◆ EXERCISE AIM ◆
Repeat the data exactly as given below, dropping every picture.

◆ INPUT FOR THIS TASK ◆
[Start of section]

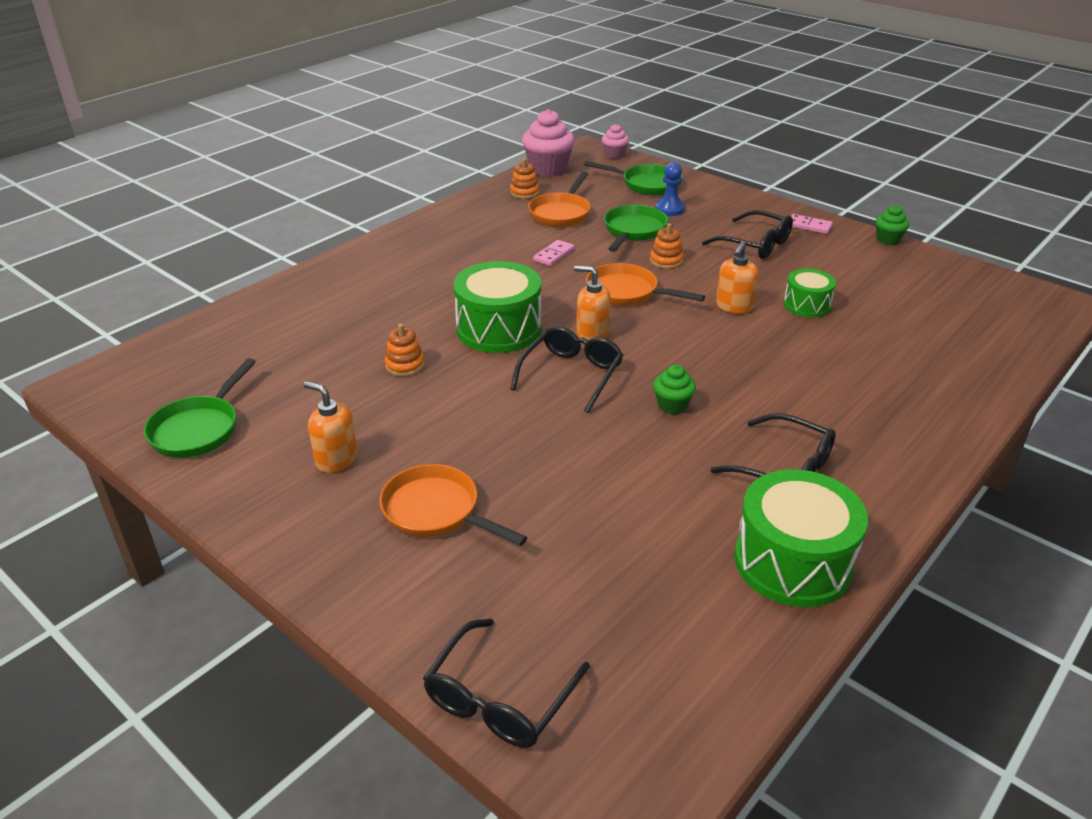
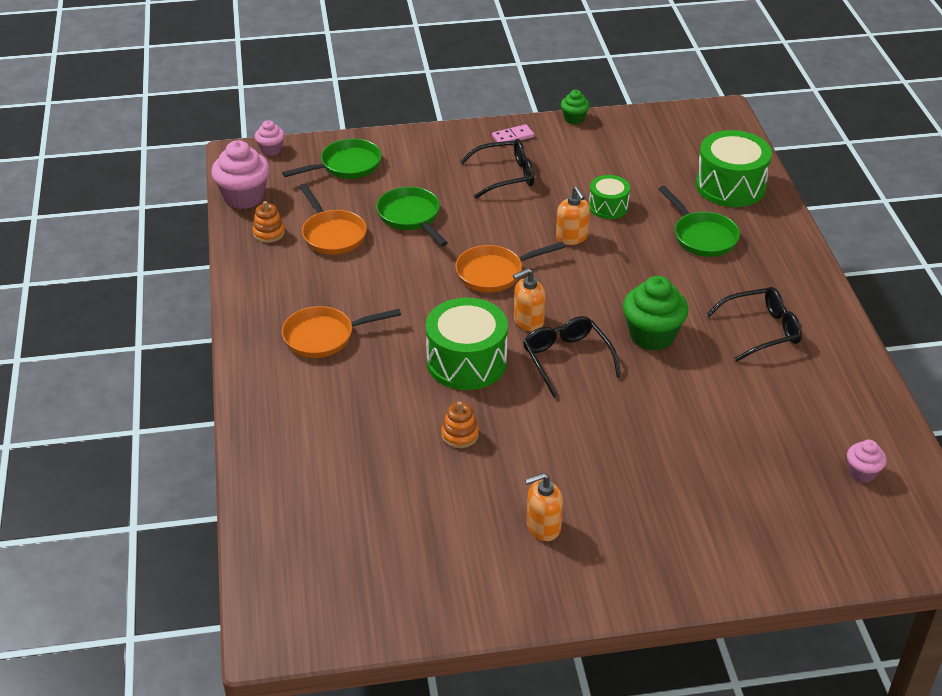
camera: 50 degrees left, 5 degrees up
green pan [144,358,256,458] -> green pan moved to [658,186,740,257]
orange pan [379,464,528,546] -> orange pan moved to [282,306,401,358]
black glasses [423,618,590,748] -> none
pink domino [533,240,575,266] -> none
orange stacking toy [650,223,684,269] -> none
green cupcake [653,365,696,414] -> green cupcake [623,276,688,351], size x1.85
blue pawn [655,162,685,216] -> none
green drum [734,469,868,607] -> green drum moved to [696,130,772,207]
none -> pink cupcake [847,440,887,483]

[End of section]

◆ TASK RESPONSE ◆
camera: 50 degrees left, 5 degrees up
green pan [144,358,256,458] -> green pan moved to [658,186,740,257]
orange pan [379,464,528,546] -> orange pan moved to [282,306,401,358]
black glasses [423,618,590,748] -> none
pink domino [533,240,575,266] -> none
orange stacking toy [650,223,684,269] -> none
green cupcake [653,365,696,414] -> green cupcake [623,276,688,351], size x1.85
blue pawn [655,162,685,216] -> none
green drum [734,469,868,607] -> green drum moved to [696,130,772,207]
none -> pink cupcake [847,440,887,483]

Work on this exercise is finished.